## ABOUT THIS TASK
Gather, from the listing beneath this task, every line holding the string "degrees".

(RECORDS FOR THIS TASK begins)

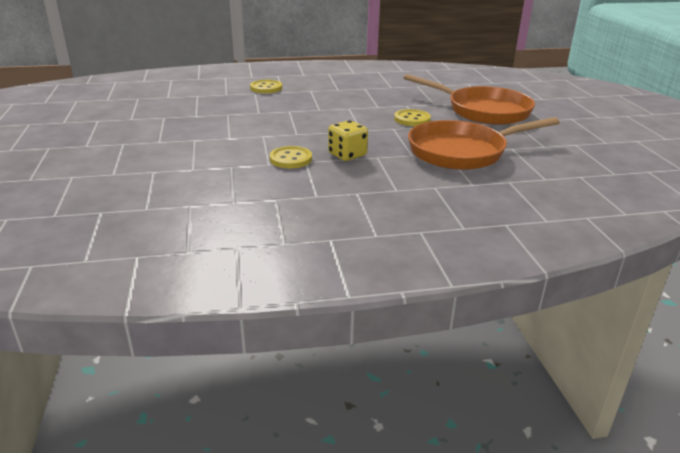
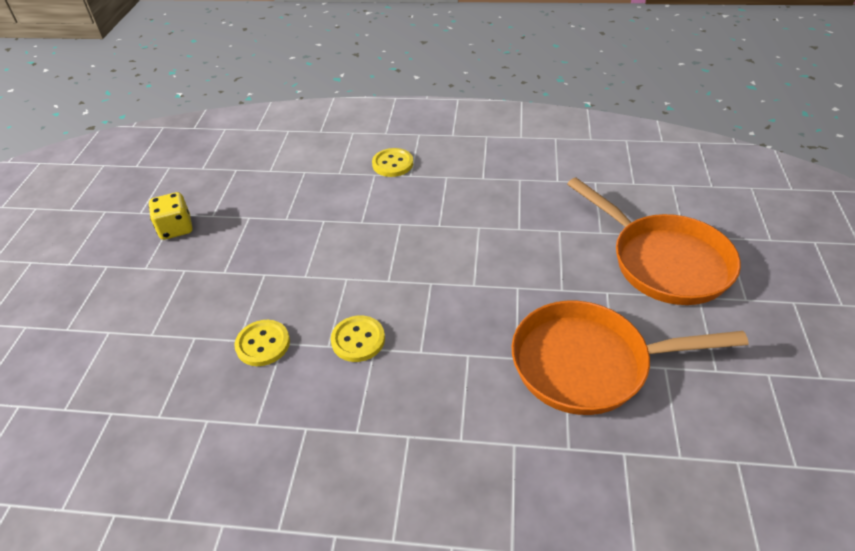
camera: 20 degrees right, 15 degrees up
yellow dice [328,120,368,161] -> yellow dice moved to [149,192,192,240]
yellow button [394,109,431,126] -> yellow button moved to [234,320,290,366]

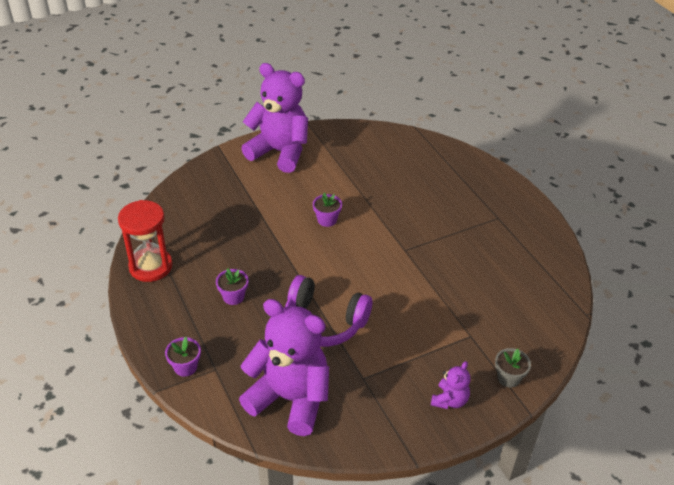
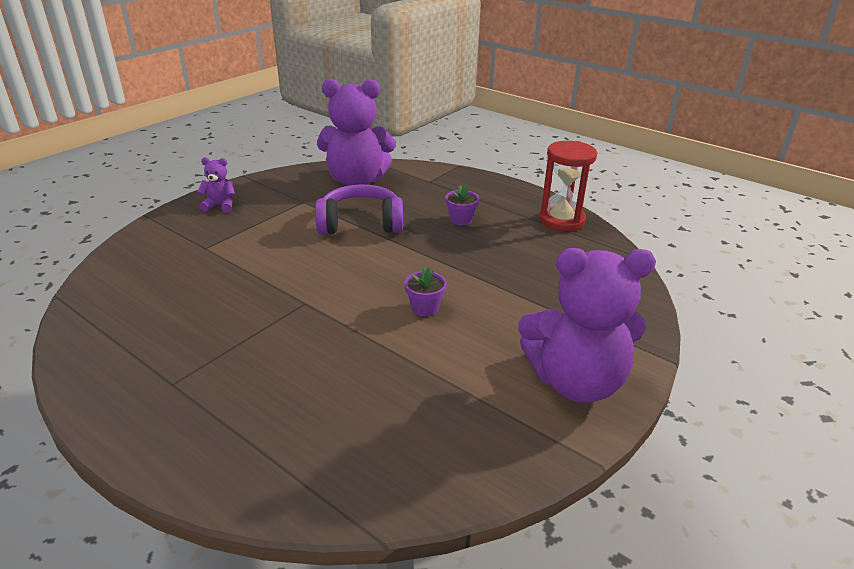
camera: 155 degrees right, 10 degrees down
purple flower pot [165,337,201,377] -> none
purple teddy bear [431,361,471,409] -> purple teddy bear turned 90 degrees clockwise [197,157,235,213]
grey flower pot [495,348,531,388] -> none

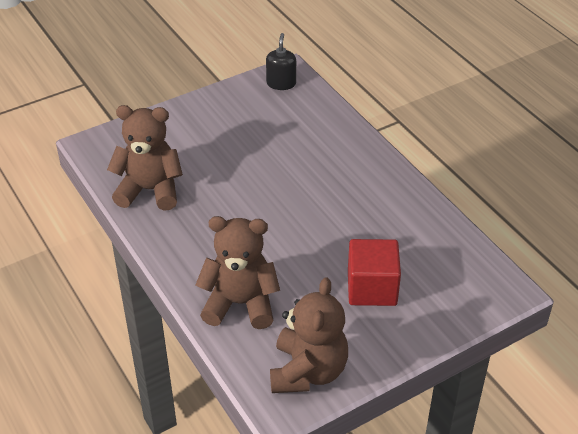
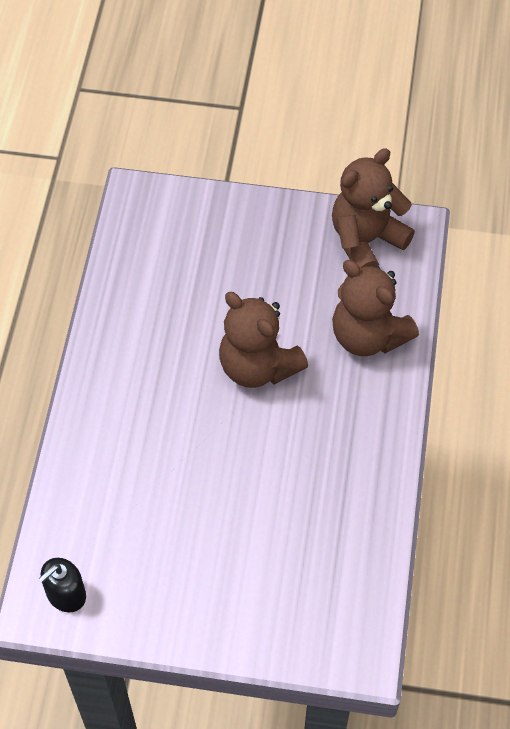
camera: 140 degrees left, 15 degrees up
brown teddy bear [107,105,183,211] -> brown teddy bear moved to [219,292,308,388]
red cube [348,239,401,306] -> none

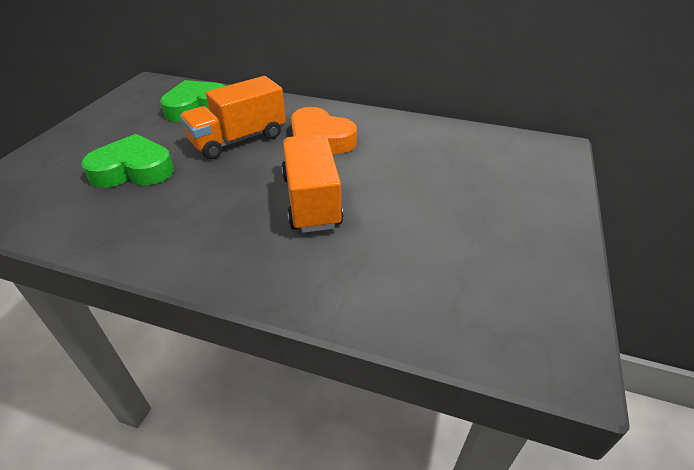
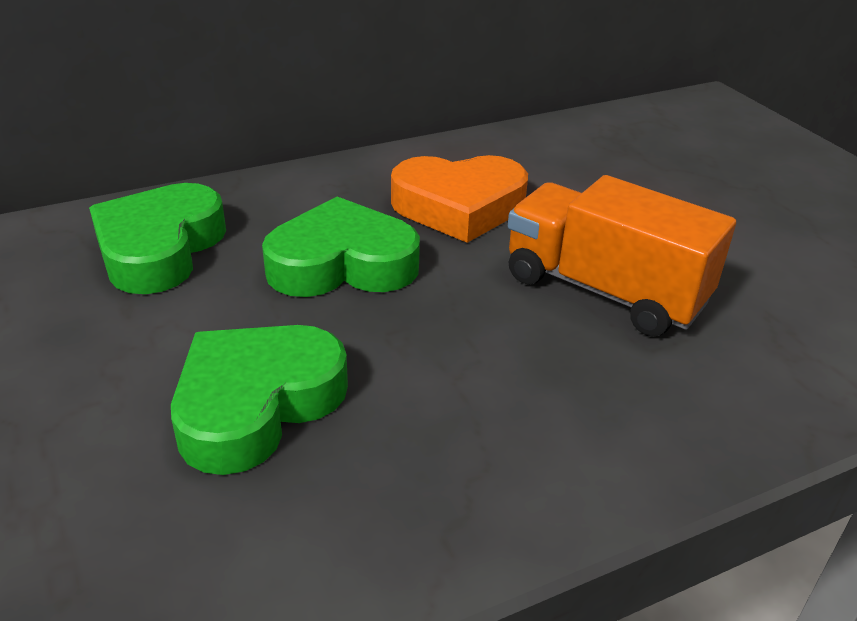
camera: 45 degrees left, 5 degrees down
orange truck [180,76,286,159] -> green heart [262,197,420,297]

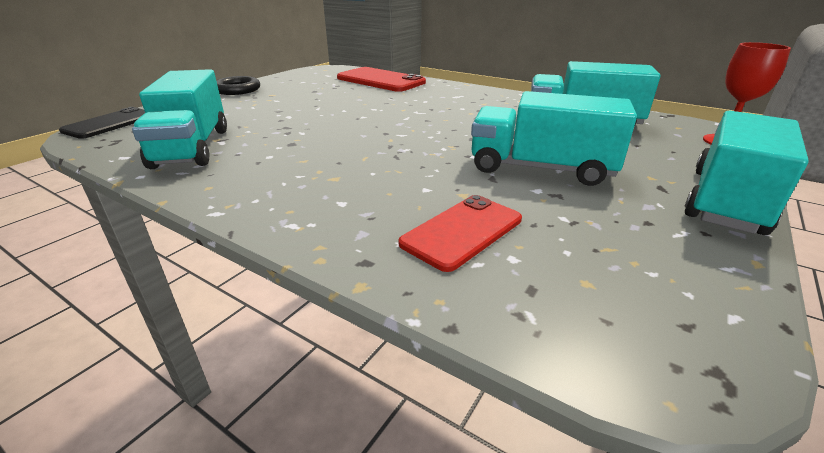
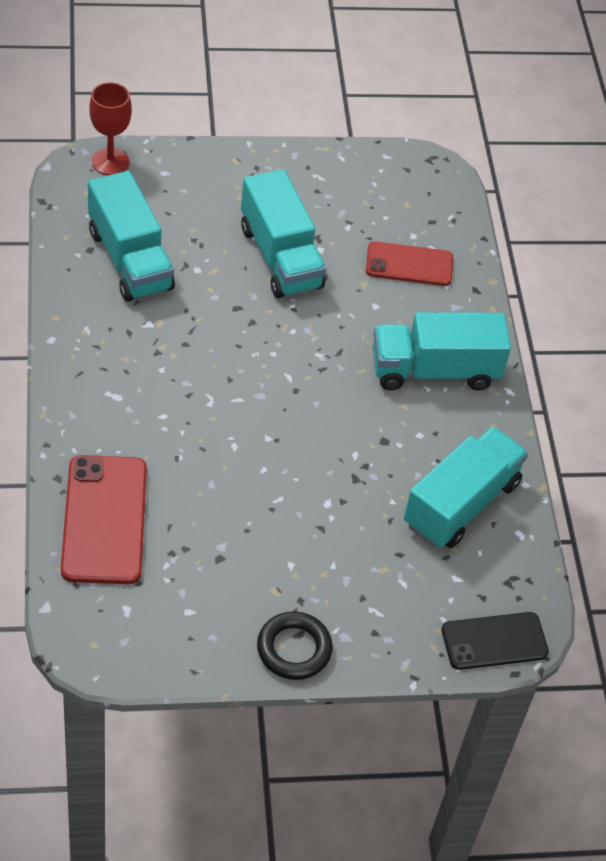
camera: 135 degrees left, 20 degrees up
turquoise truck [684,111,809,235] -> turquoise truck moved to [373,312,511,390]

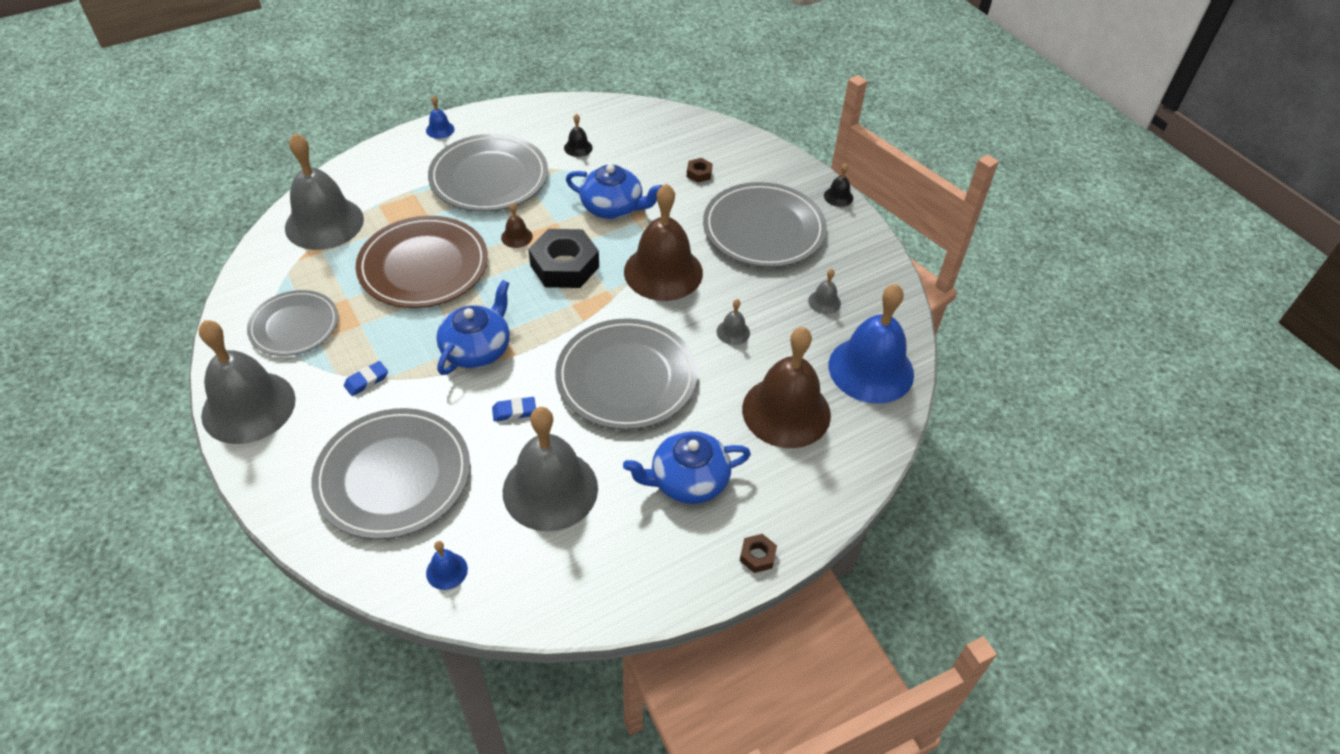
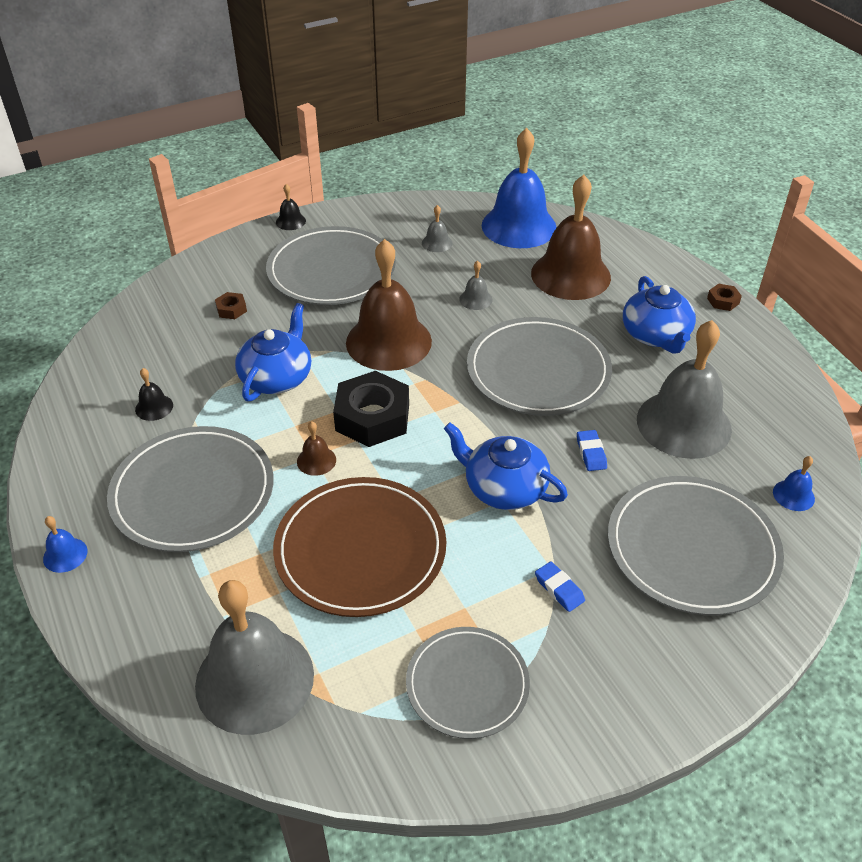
camera: 85 degrees left, 5 degrees down
grey bell [199,320,296,444] -> none

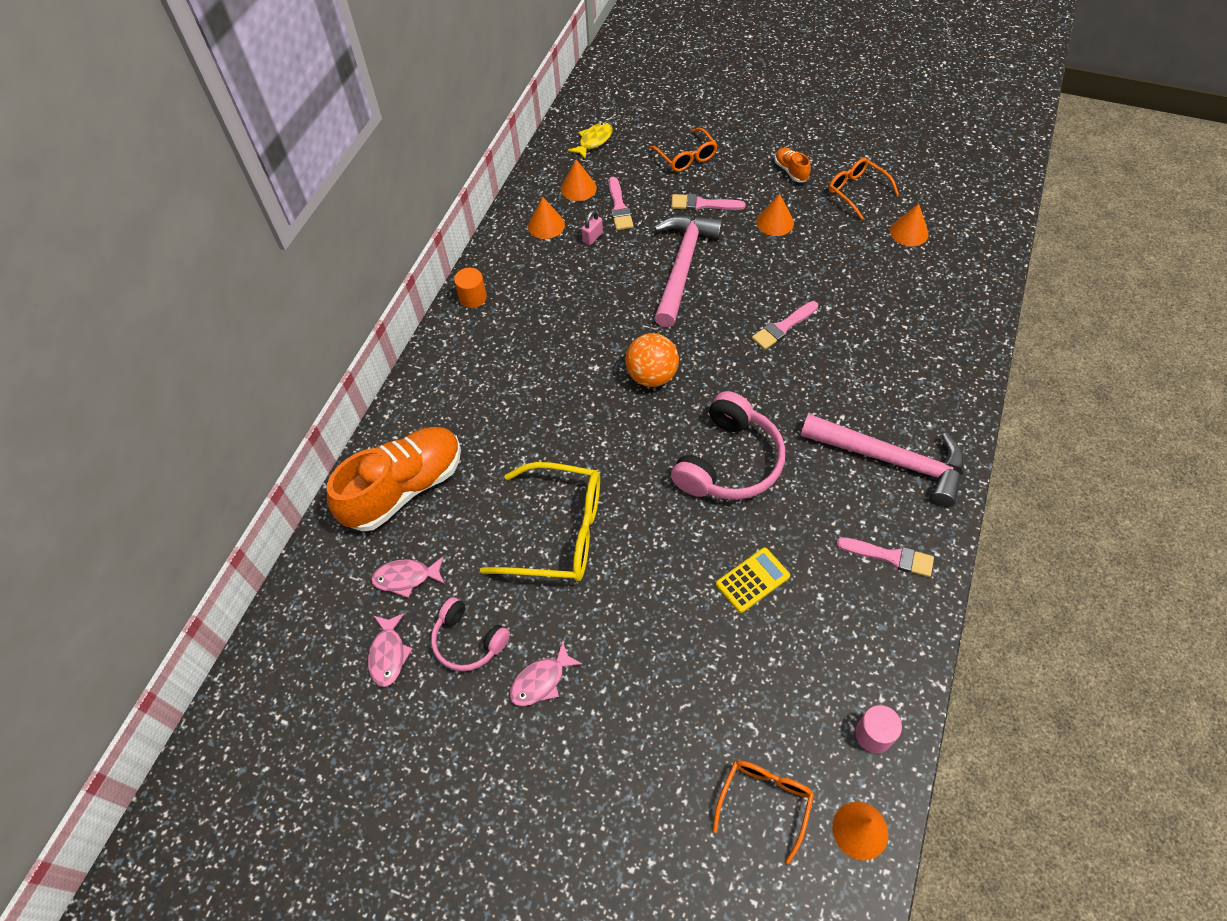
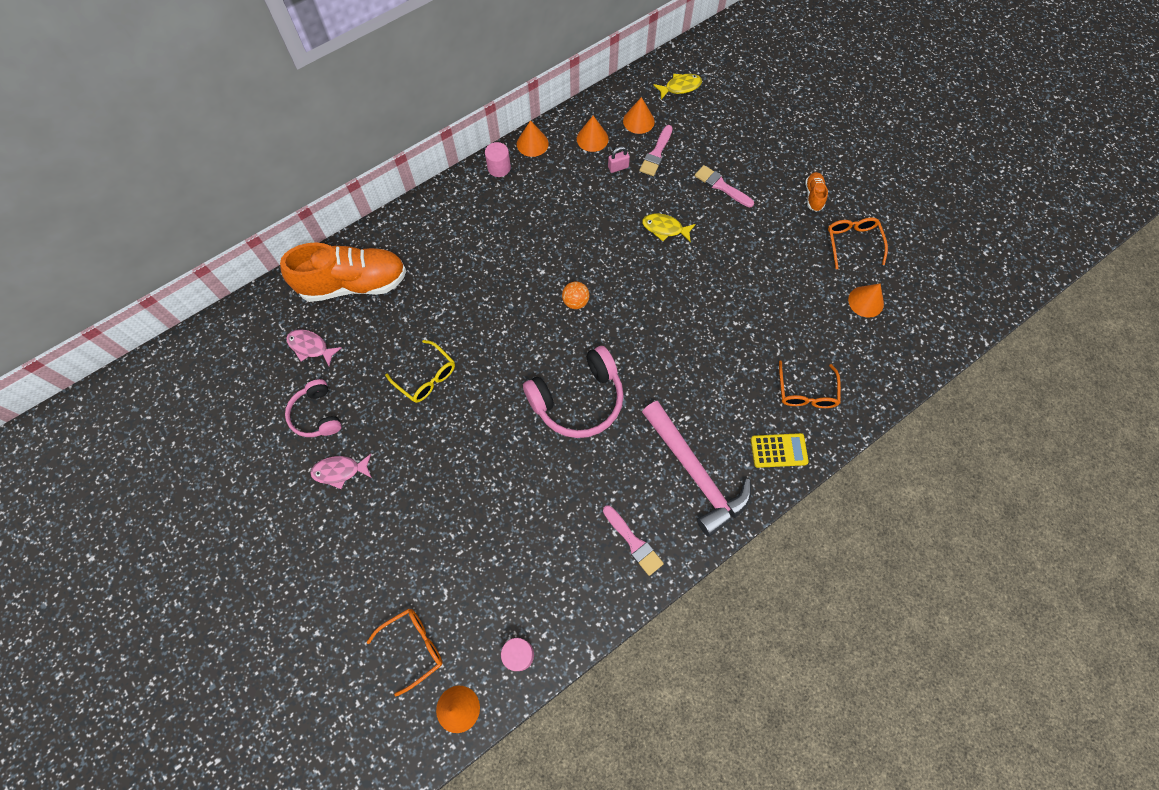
camera: 30 degrees right, 10 degrees up
pink fish [368,613,413,687] -> none
orange cylinder [454,268,487,308] -> pink cylinder [485,142,511,177]
yellow glasses [480,462,600,581] -> yellow glasses [385,340,455,403], size x0.59
orange ball [625,333,679,387] -> orange ball [562,282,590,309], size x0.61
orange glasses [650,128,718,172] -> orange glasses moved to [779,361,841,408]
pink hammer [654,215,723,328] -> yellow fish [642,214,696,243]
yellow calculator [716,548,790,613] -> yellow calculator moved to [751,433,809,468]
pink brush [752,301,818,350] -> none
orange cone [756,193,794,236] -> orange cone moved to [517,120,549,157]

(RECORDS FOR THIS TASK ends)

## SOLVED EXERCISE
camera: 20 degrees right, 15 degrees up
camera: 155 degrees right, 10 degrees down
purple teddy bear [431,361,471,409] -> purple teddy bear turned 90 degrees clockwise [197,157,235,213]
camera: 140 degrees left, 15 degrees up
camera: 45 degrees left, 5 degrees down
camera: 135 degrees left, 20 degrees up
camera: 85 degrees left, 5 degrees down
camera: 30 degrees right, 10 degrees up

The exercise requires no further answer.